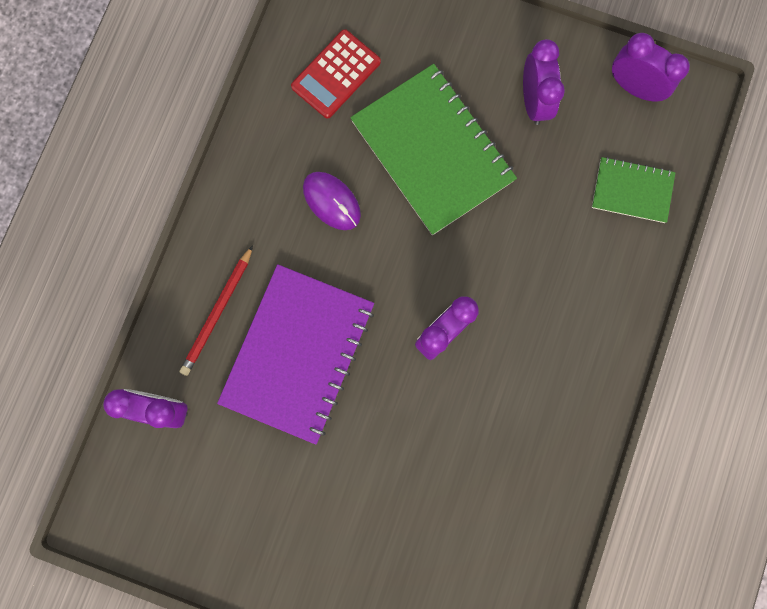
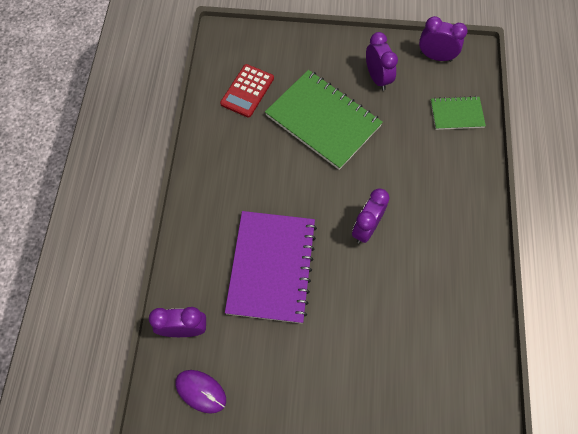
camera: 15 degrees left, 15 degrees down
(218, 313) = (208, 254): red pencil -> none
(332, 201) = (266, 165): purple mouse -> purple mouse (201, 391)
++++++
--- Task description ---
Word for word, reproduce all of the data, but keep out the pictures.

--- Solution to this exercise ---
camera: 15 degrees left, 15 degrees down
(218, 313) = (208, 254): red pencil -> none
(332, 201) = (266, 165): purple mouse -> purple mouse (201, 391)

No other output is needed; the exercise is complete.